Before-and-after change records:
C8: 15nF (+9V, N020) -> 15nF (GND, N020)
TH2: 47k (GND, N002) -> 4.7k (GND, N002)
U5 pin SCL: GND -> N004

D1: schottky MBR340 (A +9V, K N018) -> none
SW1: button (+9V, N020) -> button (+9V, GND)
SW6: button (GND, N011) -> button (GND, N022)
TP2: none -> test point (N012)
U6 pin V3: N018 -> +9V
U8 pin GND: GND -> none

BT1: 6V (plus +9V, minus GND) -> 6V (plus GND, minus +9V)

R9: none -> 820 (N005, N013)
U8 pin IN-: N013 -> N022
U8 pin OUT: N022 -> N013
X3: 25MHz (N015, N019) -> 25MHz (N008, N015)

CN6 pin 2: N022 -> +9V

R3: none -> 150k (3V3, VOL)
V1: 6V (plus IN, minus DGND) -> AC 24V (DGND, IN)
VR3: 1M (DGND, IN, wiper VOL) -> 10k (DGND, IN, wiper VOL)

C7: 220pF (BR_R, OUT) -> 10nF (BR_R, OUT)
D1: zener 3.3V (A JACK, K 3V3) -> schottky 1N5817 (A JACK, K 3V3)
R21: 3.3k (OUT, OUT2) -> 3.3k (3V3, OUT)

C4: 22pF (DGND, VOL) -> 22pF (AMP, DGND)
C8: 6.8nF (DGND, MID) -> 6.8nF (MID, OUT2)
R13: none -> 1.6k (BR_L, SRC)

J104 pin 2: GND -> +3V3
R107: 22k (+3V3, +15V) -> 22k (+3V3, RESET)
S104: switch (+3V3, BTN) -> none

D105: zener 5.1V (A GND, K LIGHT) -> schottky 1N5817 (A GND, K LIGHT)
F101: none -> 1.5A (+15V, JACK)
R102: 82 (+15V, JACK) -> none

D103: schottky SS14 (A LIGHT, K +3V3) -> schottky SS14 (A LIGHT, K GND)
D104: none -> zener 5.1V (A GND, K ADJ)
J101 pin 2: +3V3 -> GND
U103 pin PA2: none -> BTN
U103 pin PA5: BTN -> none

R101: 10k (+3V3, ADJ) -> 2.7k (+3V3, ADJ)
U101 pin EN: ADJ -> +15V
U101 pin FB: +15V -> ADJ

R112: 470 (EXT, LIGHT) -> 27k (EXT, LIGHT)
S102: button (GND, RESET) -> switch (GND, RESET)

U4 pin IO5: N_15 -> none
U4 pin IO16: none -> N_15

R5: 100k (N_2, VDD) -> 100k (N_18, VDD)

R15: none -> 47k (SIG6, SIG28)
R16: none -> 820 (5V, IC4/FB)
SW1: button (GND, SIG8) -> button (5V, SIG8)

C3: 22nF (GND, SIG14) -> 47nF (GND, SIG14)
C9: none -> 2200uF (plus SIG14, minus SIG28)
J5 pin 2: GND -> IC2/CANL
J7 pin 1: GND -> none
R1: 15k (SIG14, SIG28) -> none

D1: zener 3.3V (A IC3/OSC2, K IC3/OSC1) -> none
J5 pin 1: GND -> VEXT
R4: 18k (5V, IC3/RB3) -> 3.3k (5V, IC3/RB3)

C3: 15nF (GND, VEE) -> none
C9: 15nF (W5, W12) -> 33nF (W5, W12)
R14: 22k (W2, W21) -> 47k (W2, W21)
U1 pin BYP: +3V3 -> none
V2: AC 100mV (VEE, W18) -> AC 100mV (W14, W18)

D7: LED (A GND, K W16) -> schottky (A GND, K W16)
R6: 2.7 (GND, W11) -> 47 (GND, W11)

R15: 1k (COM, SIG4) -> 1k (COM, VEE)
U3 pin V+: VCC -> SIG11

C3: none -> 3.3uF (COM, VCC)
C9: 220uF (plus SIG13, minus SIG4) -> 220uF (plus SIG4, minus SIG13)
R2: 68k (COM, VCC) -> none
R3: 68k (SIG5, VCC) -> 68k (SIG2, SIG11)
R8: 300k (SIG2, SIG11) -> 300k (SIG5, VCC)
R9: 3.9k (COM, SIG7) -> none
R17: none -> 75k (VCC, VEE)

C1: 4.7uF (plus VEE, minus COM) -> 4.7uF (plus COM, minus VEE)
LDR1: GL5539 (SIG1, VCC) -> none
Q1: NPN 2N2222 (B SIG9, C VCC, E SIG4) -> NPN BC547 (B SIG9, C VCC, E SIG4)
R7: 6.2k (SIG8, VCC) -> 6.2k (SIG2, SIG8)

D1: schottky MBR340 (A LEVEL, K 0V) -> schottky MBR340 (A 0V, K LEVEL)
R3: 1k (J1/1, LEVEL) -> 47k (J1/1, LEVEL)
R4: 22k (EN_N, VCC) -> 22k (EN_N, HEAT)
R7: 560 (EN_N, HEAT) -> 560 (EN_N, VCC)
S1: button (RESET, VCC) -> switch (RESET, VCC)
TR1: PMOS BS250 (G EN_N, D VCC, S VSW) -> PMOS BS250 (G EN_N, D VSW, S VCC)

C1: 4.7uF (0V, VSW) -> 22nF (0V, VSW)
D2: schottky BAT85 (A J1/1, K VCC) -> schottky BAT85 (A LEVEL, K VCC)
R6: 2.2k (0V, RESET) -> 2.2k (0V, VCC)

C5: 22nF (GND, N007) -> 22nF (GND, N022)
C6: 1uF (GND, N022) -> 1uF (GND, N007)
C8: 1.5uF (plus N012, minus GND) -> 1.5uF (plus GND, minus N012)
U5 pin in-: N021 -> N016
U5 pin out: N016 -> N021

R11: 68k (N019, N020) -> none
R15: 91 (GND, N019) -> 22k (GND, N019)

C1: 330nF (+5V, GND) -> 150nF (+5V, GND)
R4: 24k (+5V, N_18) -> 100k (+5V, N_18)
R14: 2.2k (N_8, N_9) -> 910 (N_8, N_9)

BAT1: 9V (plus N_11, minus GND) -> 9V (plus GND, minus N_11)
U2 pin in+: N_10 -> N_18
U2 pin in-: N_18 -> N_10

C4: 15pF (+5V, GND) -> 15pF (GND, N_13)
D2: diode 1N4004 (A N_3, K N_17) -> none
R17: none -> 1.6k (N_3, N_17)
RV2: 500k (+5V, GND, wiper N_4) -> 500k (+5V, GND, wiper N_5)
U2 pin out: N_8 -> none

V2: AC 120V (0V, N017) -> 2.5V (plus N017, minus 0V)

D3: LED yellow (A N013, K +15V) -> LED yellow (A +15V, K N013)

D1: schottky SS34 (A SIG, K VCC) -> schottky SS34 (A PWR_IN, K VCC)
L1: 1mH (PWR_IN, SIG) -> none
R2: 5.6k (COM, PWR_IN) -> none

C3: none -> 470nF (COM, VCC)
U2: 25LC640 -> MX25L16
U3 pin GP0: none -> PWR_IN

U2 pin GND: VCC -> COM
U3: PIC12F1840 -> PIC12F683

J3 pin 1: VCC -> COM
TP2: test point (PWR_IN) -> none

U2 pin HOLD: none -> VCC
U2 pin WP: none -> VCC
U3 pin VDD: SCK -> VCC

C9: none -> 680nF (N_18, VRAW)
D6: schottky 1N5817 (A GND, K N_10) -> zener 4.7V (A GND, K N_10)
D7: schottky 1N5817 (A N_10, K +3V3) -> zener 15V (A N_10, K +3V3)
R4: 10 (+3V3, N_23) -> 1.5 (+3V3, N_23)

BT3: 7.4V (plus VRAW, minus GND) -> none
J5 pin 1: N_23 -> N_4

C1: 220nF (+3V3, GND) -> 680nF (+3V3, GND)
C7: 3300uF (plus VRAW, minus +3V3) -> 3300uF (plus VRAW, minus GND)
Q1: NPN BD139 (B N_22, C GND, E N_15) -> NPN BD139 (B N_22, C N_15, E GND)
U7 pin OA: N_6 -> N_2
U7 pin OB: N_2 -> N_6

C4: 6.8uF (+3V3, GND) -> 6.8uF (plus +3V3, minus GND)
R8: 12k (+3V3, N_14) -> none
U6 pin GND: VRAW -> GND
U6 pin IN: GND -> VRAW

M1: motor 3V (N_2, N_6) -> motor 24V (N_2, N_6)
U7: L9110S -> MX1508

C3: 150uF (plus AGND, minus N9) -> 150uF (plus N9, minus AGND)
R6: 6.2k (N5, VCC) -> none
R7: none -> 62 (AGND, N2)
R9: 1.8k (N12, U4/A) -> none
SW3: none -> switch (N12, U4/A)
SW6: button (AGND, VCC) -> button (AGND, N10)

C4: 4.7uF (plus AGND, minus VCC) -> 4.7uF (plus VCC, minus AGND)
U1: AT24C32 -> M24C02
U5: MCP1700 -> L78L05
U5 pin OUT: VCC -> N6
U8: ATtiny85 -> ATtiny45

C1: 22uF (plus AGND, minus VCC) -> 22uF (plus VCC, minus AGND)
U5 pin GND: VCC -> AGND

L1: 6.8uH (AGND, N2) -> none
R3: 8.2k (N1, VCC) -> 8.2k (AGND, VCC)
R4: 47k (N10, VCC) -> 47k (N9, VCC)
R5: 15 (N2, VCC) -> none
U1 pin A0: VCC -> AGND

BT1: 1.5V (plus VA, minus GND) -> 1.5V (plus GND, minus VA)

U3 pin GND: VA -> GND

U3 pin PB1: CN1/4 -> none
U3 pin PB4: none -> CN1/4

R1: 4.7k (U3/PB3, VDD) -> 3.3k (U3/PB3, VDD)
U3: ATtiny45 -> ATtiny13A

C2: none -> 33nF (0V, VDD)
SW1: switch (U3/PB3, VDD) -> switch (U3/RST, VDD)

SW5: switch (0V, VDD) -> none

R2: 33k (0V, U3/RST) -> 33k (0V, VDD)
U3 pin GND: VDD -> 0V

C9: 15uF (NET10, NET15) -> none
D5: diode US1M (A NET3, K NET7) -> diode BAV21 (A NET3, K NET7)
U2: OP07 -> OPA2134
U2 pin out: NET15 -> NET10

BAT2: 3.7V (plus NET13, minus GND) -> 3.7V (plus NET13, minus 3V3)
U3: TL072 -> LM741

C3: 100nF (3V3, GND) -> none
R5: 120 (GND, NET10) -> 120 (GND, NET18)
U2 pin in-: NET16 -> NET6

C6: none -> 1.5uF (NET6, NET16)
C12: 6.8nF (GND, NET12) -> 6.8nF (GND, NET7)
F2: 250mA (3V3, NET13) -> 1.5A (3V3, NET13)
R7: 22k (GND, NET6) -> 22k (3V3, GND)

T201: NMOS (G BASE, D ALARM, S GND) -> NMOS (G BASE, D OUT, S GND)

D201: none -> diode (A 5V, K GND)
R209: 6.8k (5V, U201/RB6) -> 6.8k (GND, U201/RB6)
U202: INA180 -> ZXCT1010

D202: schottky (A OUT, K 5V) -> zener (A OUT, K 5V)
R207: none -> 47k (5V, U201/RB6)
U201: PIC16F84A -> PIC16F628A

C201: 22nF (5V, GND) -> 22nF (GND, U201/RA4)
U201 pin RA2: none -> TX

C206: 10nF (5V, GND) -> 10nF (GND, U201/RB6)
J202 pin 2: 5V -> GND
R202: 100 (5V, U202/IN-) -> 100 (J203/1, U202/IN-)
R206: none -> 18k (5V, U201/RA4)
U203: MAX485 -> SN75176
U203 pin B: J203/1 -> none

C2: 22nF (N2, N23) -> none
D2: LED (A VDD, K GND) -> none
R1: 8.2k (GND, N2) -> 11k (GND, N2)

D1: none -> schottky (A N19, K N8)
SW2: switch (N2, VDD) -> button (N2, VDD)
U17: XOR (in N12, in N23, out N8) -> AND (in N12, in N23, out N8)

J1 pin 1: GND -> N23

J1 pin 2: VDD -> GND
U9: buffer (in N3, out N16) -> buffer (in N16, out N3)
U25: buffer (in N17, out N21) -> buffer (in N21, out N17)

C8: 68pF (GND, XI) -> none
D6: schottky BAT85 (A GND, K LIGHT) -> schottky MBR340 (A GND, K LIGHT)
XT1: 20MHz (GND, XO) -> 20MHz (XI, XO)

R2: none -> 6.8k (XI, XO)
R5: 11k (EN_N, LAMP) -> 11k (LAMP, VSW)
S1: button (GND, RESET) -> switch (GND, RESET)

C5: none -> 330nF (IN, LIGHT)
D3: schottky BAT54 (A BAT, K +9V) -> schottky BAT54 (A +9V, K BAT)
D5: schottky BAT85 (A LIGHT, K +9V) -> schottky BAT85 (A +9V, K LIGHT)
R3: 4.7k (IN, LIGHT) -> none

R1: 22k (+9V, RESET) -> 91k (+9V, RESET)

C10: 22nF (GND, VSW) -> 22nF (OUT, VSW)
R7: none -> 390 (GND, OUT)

- [Requirement]:
In the records above, the line with "SW2: switch (N2, VDD) -> button (N2, VDD)" marks the start and the line with "D3: schottky BAT54" marks the end; copy that stretch exactly, both lines included, and nothing else.

- [Answer]:
SW2: switch (N2, VDD) -> button (N2, VDD)
U17: XOR (in N12, in N23, out N8) -> AND (in N12, in N23, out N8)

J1 pin 1: GND -> N23

J1 pin 2: VDD -> GND
U9: buffer (in N3, out N16) -> buffer (in N16, out N3)
U25: buffer (in N17, out N21) -> buffer (in N21, out N17)

C8: 68pF (GND, XI) -> none
D6: schottky BAT85 (A GND, K LIGHT) -> schottky MBR340 (A GND, K LIGHT)
XT1: 20MHz (GND, XO) -> 20MHz (XI, XO)

R2: none -> 6.8k (XI, XO)
R5: 11k (EN_N, LAMP) -> 11k (LAMP, VSW)
S1: button (GND, RESET) -> switch (GND, RESET)

C5: none -> 330nF (IN, LIGHT)
D3: schottky BAT54 (A BAT, K +9V) -> schottky BAT54 (A +9V, K BAT)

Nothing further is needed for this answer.